Could you give the data below again, exactly and completely?

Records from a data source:
==================================================

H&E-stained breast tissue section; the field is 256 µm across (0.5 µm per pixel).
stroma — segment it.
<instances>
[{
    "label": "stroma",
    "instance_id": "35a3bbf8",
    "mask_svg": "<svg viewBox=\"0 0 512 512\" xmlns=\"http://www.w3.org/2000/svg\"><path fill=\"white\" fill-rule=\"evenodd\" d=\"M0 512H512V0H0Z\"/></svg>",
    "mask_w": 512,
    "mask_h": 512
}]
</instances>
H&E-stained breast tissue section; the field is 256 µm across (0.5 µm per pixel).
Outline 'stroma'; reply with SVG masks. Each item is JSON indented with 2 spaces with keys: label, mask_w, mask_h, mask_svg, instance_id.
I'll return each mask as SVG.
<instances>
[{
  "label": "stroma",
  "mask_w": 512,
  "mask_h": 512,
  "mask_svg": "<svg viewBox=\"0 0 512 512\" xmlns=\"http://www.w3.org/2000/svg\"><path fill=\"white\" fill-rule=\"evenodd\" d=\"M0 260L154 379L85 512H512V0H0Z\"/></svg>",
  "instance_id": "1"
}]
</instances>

==================================================

- The output
H&E-stained breast tissue section; the field is 256 µm across (0.5 µm per pixel).
stroma — segment it.
<instances>
[{
    "label": "stroma",
    "instance_id": "35a3bbf8",
    "mask_svg": "<svg viewBox=\"0 0 512 512\" xmlns=\"http://www.w3.org/2000/svg\"><path fill=\"white\" fill-rule=\"evenodd\" d=\"M0 512H512V0H0Z\"/></svg>",
    "mask_w": 512,
    "mask_h": 512
}]
</instances>
H&E-stained breast tissue section; the field is 256 µm across (0.5 µm per pixel).
Outline 'stroma'; reply with SVG masks. Each item is JSON indented with 2 spaces with keys: label, mask_w, mask_h, mask_svg, instance_id.
I'll return each mask as SVG.
<instances>
[{
  "label": "stroma",
  "mask_w": 512,
  "mask_h": 512,
  "mask_svg": "<svg viewBox=\"0 0 512 512\" xmlns=\"http://www.w3.org/2000/svg\"><path fill=\"white\" fill-rule=\"evenodd\" d=\"M0 260L154 379L85 512H512V0H0Z\"/></svg>",
  "instance_id": "1"
}]
</instances>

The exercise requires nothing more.